Exercise prompt ▸ Rewrite the rows from the start through the line containing "ruffled [851, 508]", inclusive, replacing "location" with "position" and keeping everything else unchanged. Leave the pictures out of your answer.

Supplied records ▸

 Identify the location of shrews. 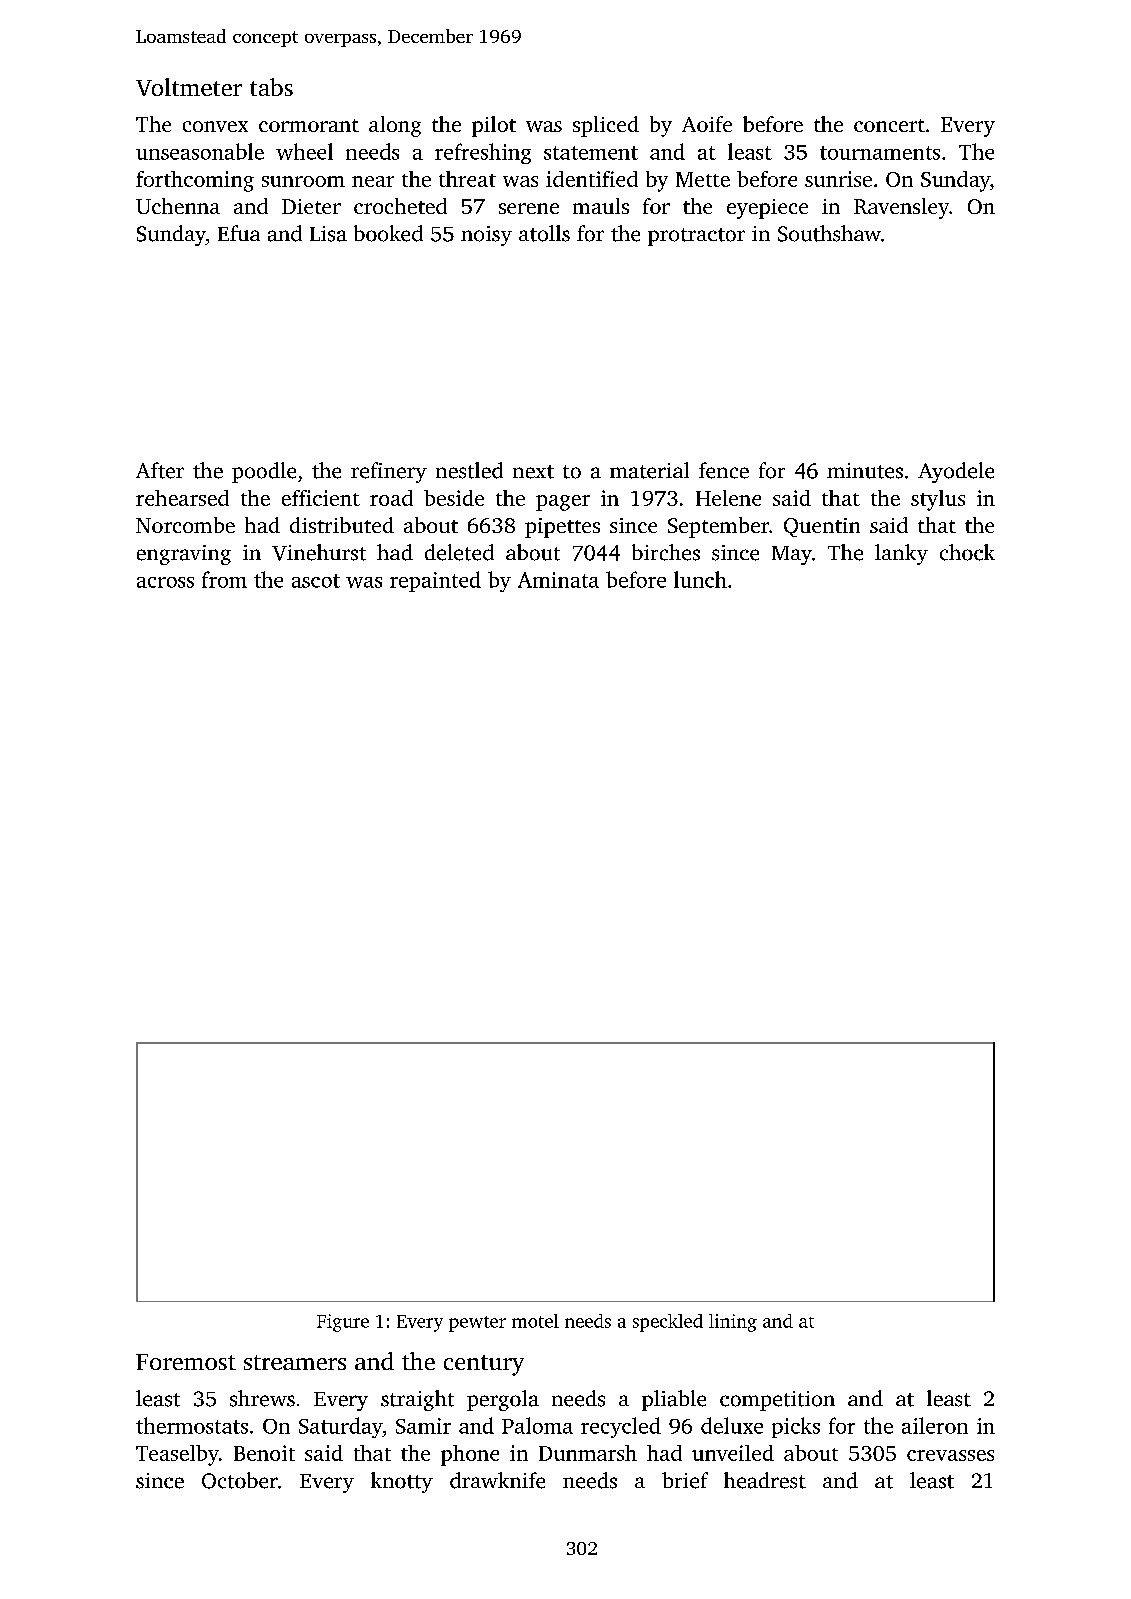
(262, 1398).
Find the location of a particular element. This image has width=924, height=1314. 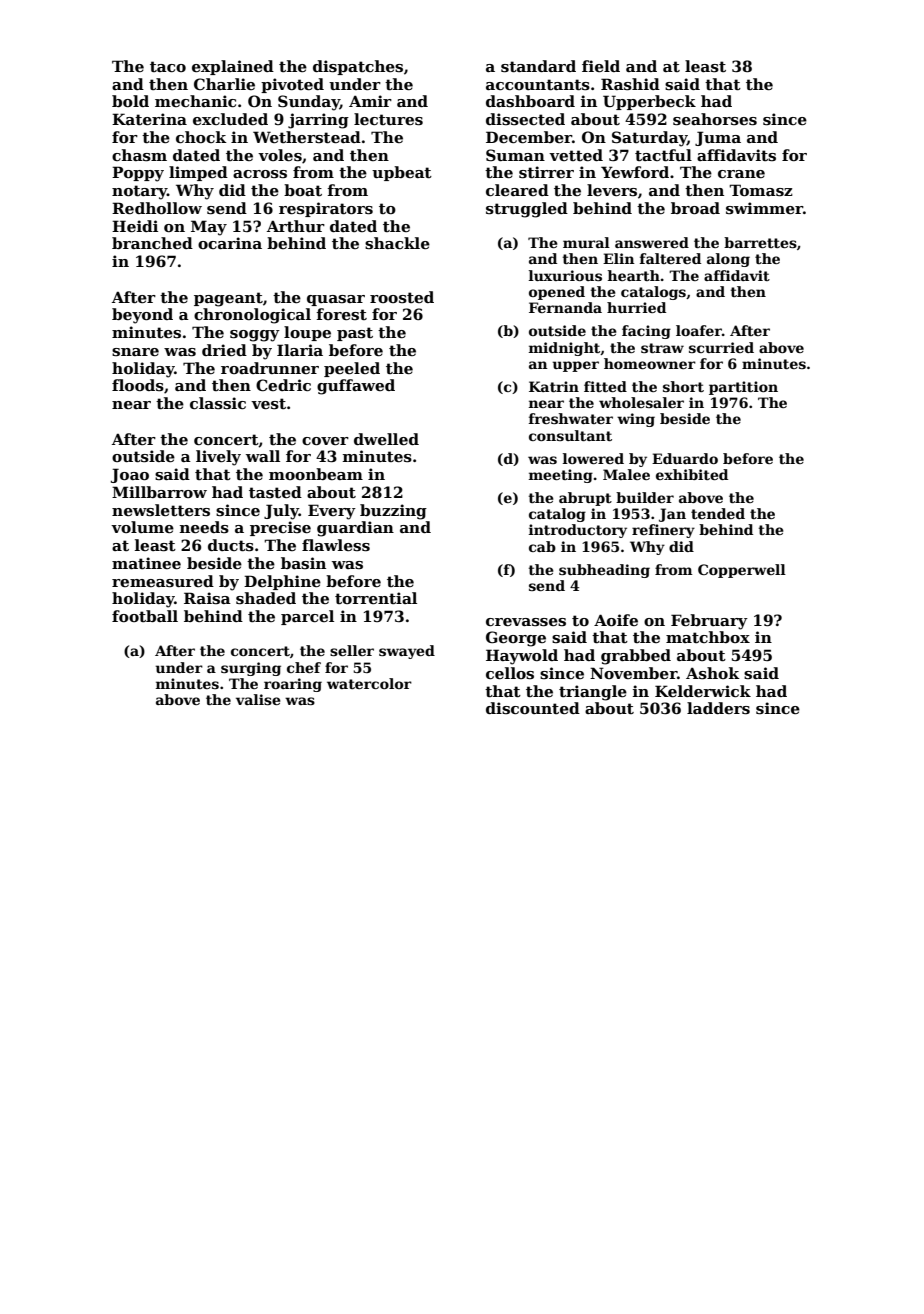

Katerina is located at coordinates (149, 119).
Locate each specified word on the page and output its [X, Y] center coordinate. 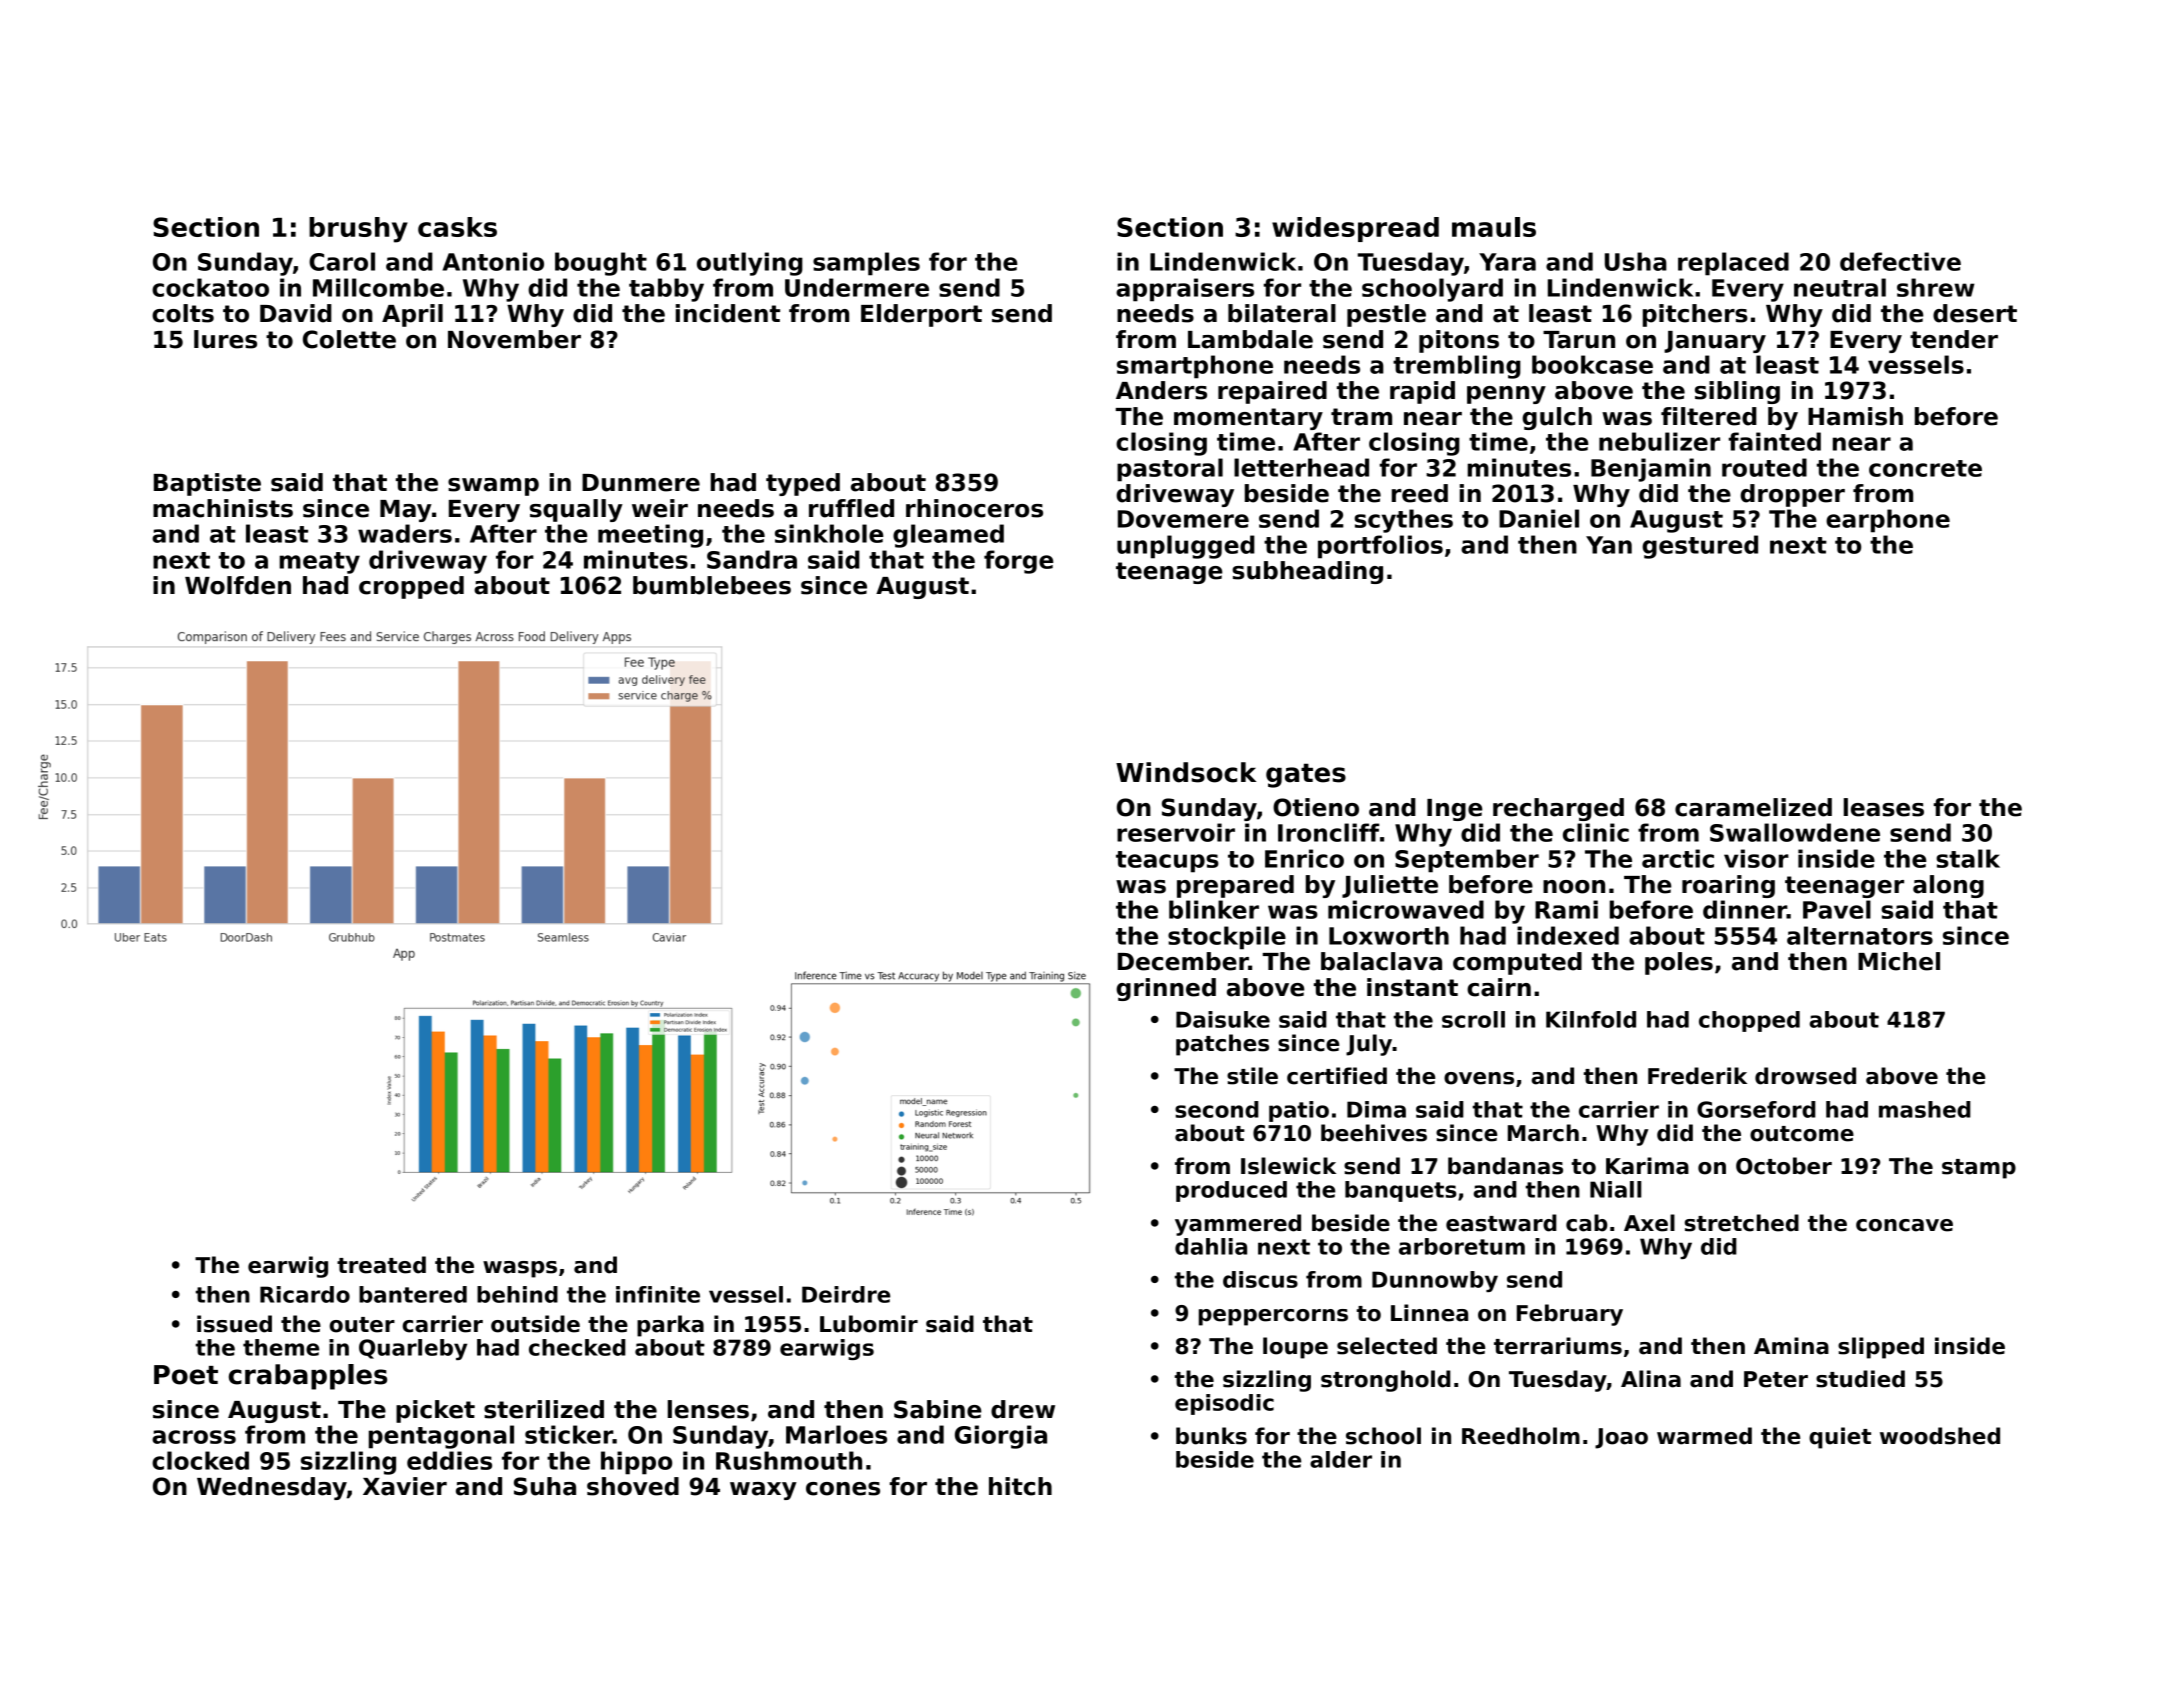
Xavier [405, 1486]
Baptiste [207, 484]
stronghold [1386, 1381]
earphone [1888, 521]
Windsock [1186, 772]
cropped [411, 587]
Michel [1899, 961]
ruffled [851, 508]
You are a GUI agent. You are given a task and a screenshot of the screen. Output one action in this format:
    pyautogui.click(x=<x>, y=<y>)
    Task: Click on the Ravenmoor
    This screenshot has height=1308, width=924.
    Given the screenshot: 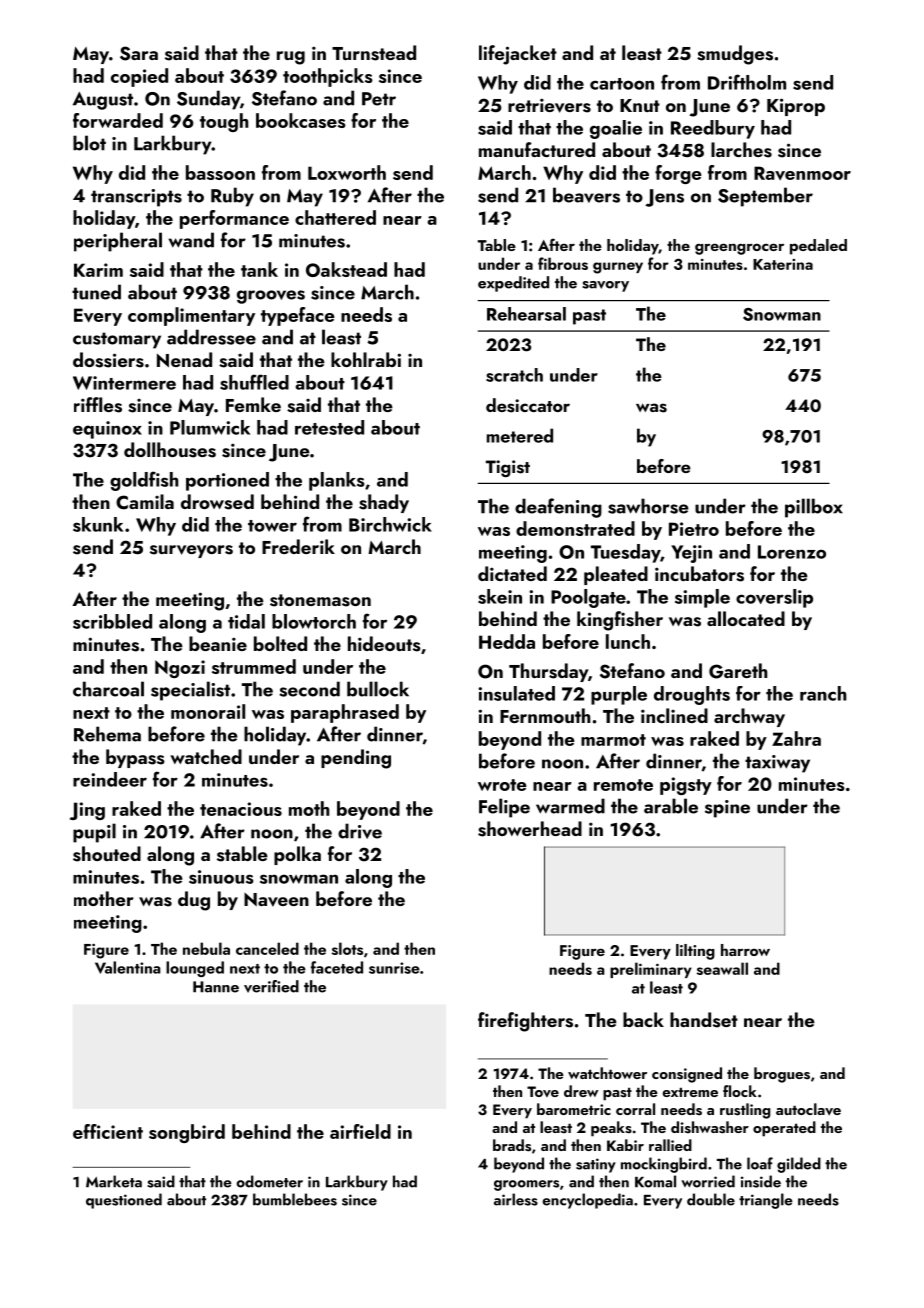 What is the action you would take?
    pyautogui.click(x=802, y=173)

Problem solution ▸
 Identify the position of shrews. 
(262, 1398).
Find the position of a particular element. This image has width=924, height=1314. 

Katerina is located at coordinates (149, 119).
Locate each specified word on the page and output its [X, Y] center coordinate. 
Xavier [405, 1486]
Baptiste [207, 484]
stronghold [1386, 1381]
earphone [1888, 521]
Windsock [1186, 772]
cropped [411, 587]
Michel [1899, 961]
ruffled [851, 508]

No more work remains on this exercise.